Please collect every line in the rows below that contains the string "kern".

|---|

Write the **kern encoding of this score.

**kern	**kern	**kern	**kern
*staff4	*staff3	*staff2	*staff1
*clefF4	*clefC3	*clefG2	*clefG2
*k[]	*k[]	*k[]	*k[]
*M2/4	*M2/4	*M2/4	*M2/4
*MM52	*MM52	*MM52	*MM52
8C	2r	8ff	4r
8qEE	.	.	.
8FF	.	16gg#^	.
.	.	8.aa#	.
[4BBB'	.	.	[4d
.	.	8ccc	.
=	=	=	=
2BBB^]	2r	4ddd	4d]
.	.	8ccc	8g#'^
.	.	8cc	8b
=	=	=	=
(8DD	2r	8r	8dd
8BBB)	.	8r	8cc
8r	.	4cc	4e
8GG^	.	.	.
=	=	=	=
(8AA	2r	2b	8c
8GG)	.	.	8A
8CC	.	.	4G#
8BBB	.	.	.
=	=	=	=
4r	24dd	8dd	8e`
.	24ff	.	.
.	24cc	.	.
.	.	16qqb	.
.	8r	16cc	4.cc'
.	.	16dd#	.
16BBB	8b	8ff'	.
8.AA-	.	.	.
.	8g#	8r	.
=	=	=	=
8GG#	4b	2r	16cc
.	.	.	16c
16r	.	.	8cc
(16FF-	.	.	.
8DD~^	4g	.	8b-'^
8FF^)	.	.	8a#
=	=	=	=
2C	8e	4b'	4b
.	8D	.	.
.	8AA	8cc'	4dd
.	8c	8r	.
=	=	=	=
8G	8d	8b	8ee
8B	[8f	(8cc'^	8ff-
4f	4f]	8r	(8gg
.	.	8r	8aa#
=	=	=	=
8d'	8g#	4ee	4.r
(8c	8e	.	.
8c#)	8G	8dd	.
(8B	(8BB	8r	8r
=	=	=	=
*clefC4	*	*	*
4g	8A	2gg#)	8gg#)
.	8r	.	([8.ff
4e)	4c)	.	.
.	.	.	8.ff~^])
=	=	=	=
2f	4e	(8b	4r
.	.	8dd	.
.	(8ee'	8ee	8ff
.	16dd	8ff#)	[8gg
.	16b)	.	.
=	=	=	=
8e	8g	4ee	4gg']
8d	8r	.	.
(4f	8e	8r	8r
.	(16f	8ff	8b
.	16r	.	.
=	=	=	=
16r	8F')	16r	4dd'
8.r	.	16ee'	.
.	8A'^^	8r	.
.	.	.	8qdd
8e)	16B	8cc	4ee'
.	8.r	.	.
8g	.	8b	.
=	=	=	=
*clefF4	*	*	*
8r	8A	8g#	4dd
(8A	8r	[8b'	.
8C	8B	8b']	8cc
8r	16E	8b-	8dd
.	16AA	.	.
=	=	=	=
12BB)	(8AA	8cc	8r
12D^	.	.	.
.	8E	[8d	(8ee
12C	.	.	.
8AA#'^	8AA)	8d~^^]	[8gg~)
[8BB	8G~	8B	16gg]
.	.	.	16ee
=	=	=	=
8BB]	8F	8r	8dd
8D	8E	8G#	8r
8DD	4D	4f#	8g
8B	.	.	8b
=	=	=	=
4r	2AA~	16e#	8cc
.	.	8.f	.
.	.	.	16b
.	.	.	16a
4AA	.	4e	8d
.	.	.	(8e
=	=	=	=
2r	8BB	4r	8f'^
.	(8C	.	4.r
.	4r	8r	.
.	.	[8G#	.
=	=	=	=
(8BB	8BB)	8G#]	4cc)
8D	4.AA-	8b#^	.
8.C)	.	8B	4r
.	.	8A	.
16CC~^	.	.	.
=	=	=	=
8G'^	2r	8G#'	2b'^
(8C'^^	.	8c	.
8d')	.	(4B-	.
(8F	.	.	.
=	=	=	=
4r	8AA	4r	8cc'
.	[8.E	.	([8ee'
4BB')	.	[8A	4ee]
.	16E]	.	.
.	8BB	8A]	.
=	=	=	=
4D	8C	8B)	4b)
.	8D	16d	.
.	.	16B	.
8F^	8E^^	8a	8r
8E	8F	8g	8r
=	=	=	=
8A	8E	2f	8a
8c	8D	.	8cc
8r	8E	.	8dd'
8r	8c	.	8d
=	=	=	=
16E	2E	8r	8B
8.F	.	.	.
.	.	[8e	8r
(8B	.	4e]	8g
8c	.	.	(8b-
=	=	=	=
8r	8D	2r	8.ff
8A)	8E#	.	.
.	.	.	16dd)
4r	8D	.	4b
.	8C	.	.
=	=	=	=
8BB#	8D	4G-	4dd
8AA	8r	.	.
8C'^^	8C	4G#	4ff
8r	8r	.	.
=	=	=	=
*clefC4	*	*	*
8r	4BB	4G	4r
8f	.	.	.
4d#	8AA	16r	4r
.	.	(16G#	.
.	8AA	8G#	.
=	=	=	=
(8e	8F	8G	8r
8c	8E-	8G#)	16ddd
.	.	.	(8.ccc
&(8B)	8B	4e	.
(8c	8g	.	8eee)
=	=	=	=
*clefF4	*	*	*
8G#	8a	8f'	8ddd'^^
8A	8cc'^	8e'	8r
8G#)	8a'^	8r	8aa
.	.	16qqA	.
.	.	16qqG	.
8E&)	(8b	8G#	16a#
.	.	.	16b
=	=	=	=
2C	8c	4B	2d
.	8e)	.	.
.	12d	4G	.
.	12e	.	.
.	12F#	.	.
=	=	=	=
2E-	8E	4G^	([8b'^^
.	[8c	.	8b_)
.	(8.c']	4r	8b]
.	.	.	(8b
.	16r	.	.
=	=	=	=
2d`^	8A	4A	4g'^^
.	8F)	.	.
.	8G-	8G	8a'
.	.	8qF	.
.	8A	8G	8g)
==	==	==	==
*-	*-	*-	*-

|---|

_Final answer_
Write the **kern encoding of this score.
**kern	**kern	**kern	**kern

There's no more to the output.